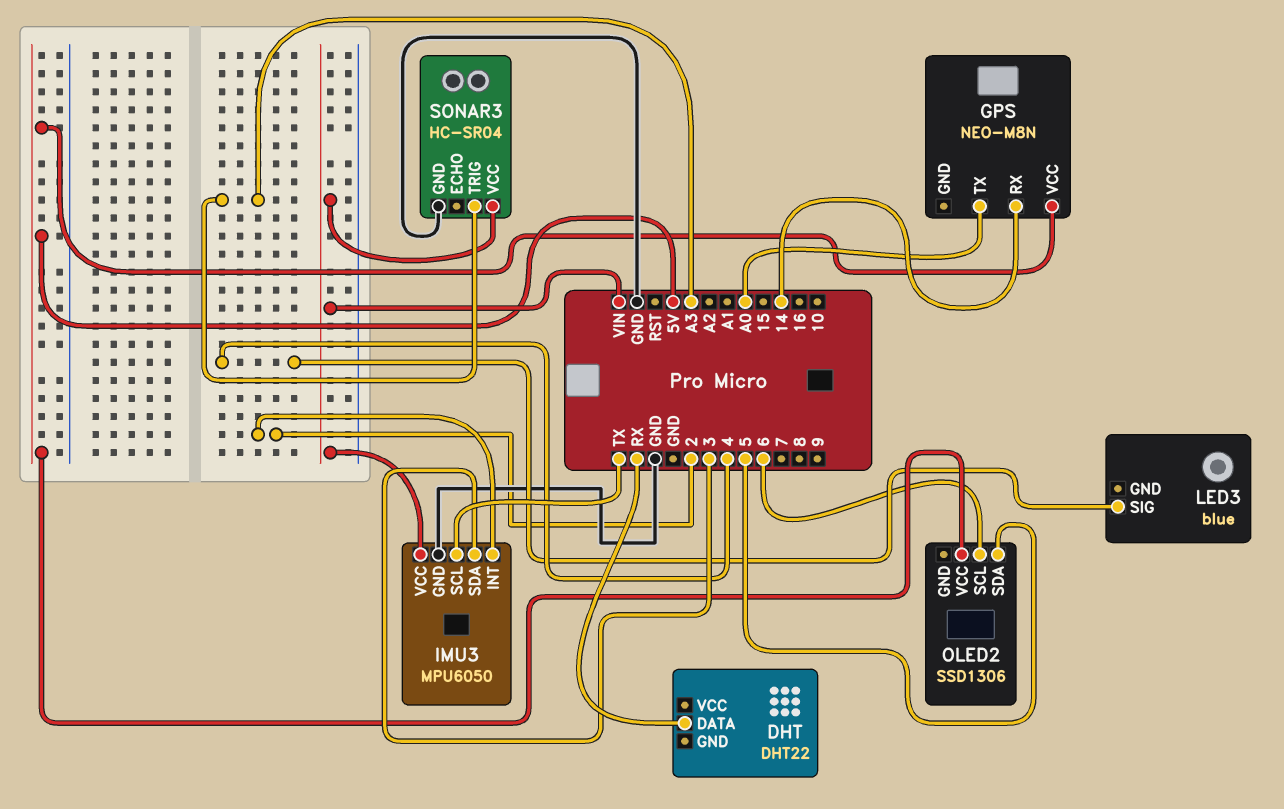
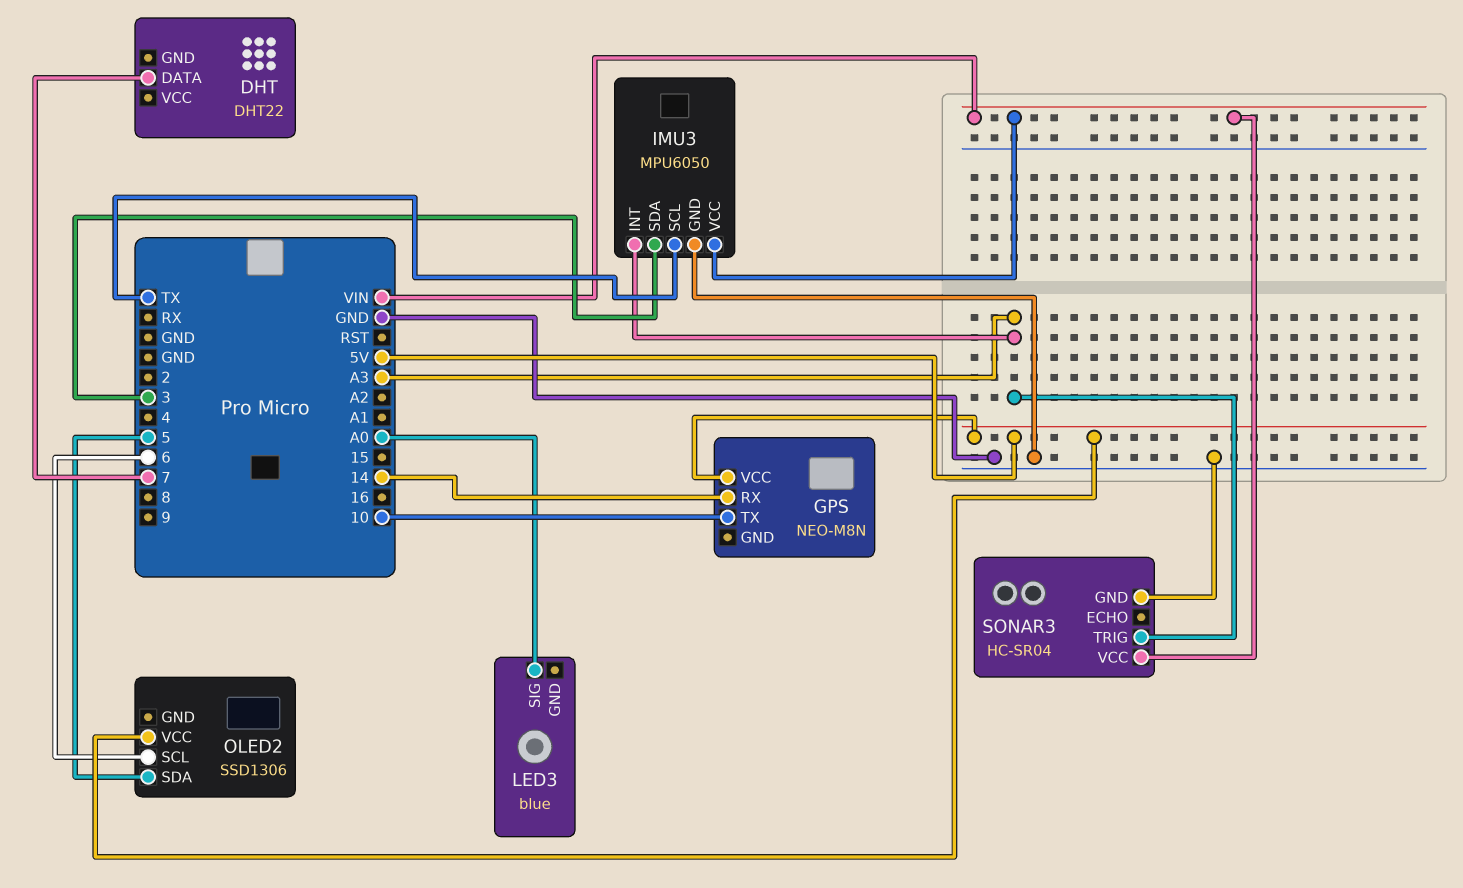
DHT pin DATA: RX -> 7
GPS pin TX: A0 -> 10
IMU3 pin INT: 2 -> A3
LED3 pin SIG: 4 -> A0

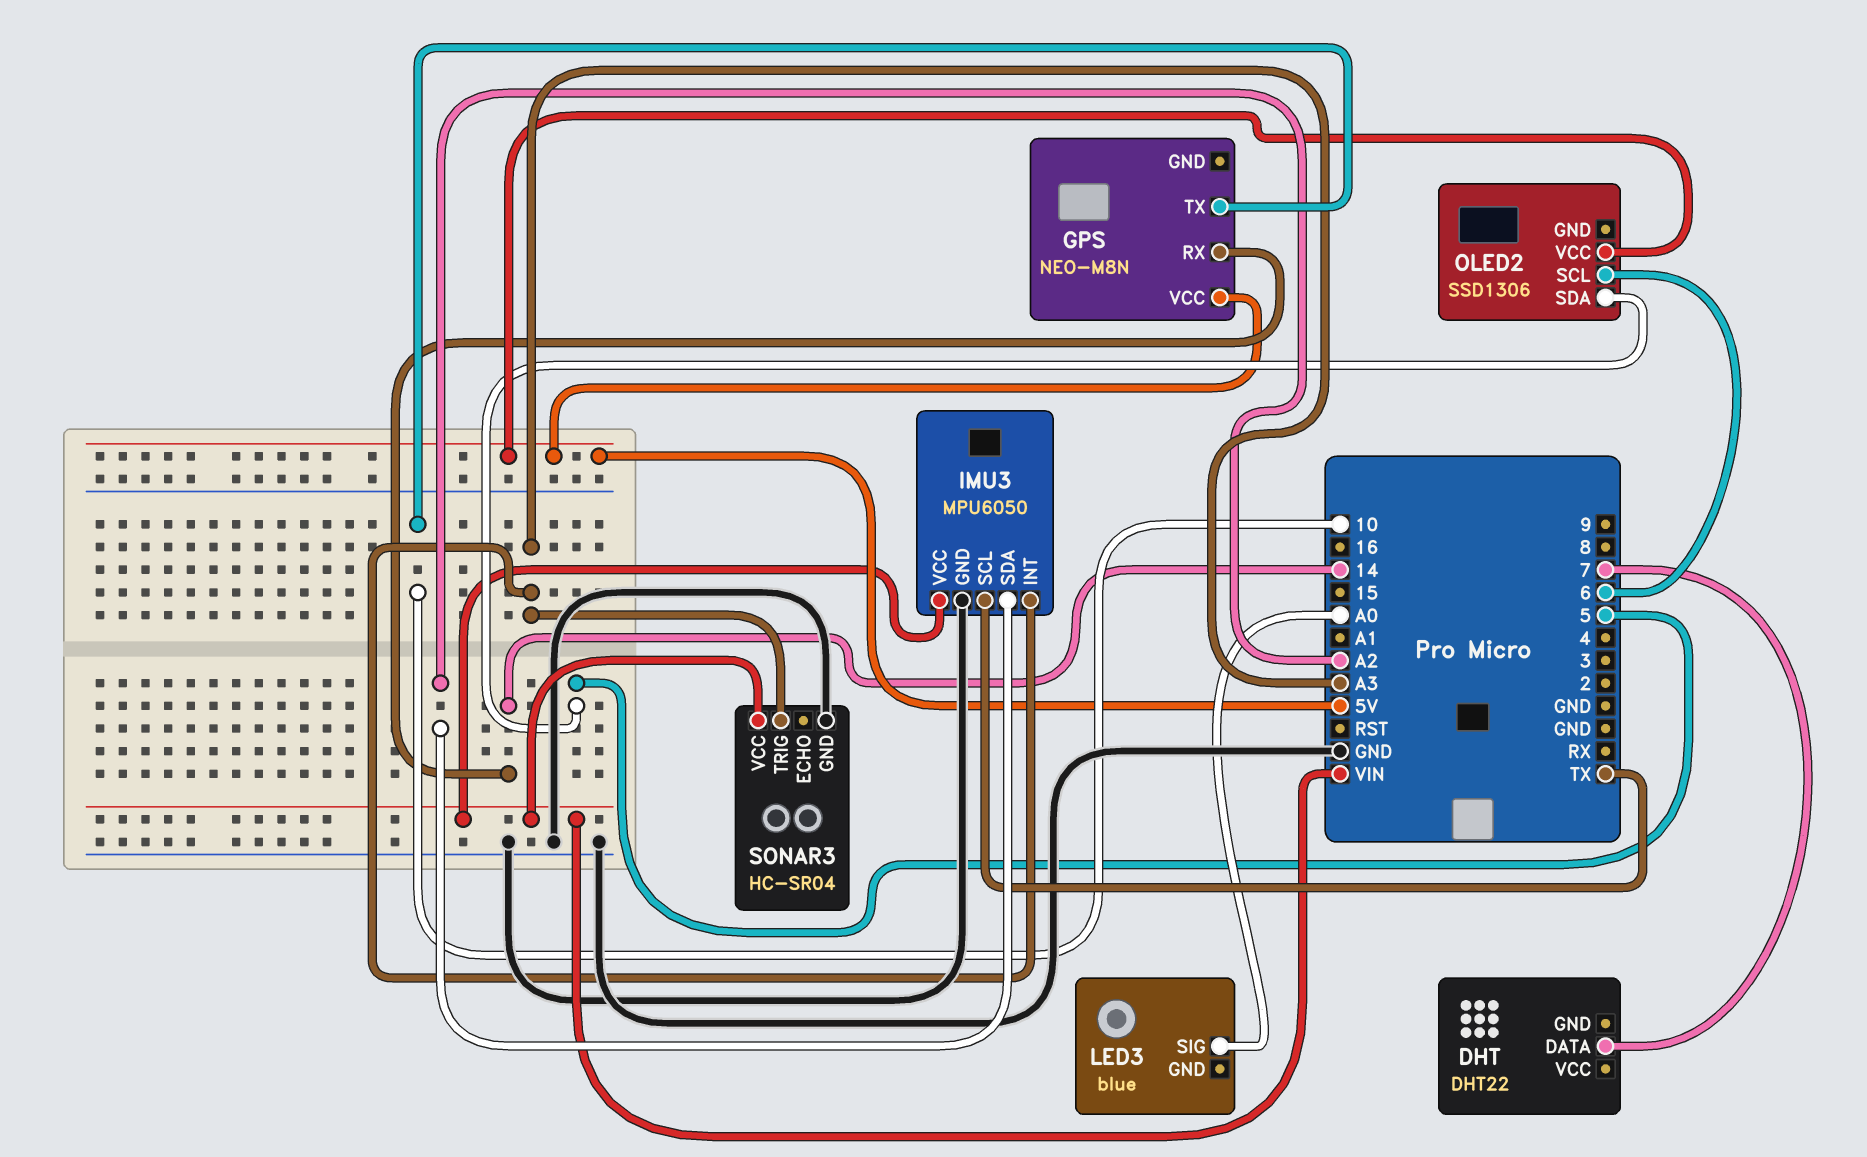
IMU3 pin SDA: 3 -> A2

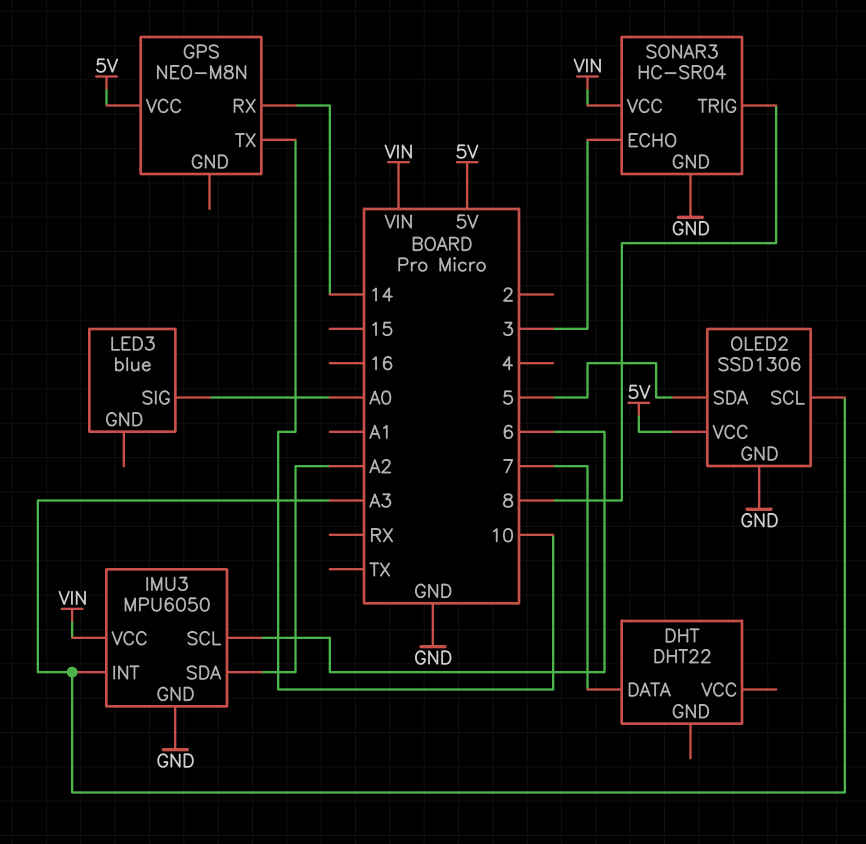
IMU3 pin SCL: TX -> 6
OLED2 pin GND: none -> GND
OLED2 pin SCL: 6 -> A3
SONAR3 pin ECHO: none -> 3
SONAR3 pin TRIG: A3 -> 8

▶ **PROBLEM DESCRIPTION**
Restate, without alteration, the lines of the material above that begin at the one containing "IMU3 pin SCL: TX -> 6" and run through its last line.

▶ **TASK OUTPUT**
IMU3 pin SCL: TX -> 6
OLED2 pin GND: none -> GND
OLED2 pin SCL: 6 -> A3
SONAR3 pin ECHO: none -> 3
SONAR3 pin TRIG: A3 -> 8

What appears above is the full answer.